## EXERCISE REQUIREMENTS
Set the records down again, exactly, without their images.

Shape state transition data
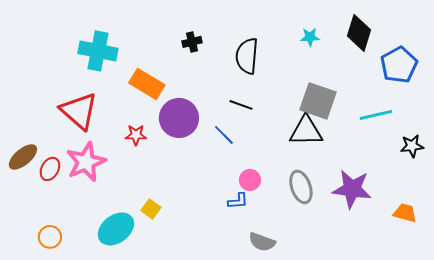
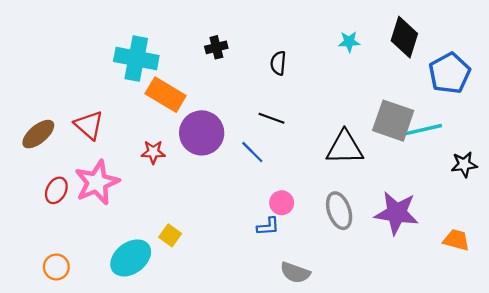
cyan cross: (98, 51) -> (136, 59), moved
black semicircle: (247, 56) -> (278, 63), size x0.6
gray square: (318, 101) -> (393, 121), moved
red triangle: (79, 111) -> (89, 125), size x0.7
brown ellipse: (23, 157) -> (38, 134), moved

## ANSWER FOR THIS EXERCISE
cyan cross: (98, 51) -> (136, 59), moved
black semicircle: (247, 56) -> (278, 63), size x0.6
gray square: (318, 101) -> (393, 121), moved
red triangle: (79, 111) -> (89, 125), size x0.7
brown ellipse: (23, 157) -> (38, 134), moved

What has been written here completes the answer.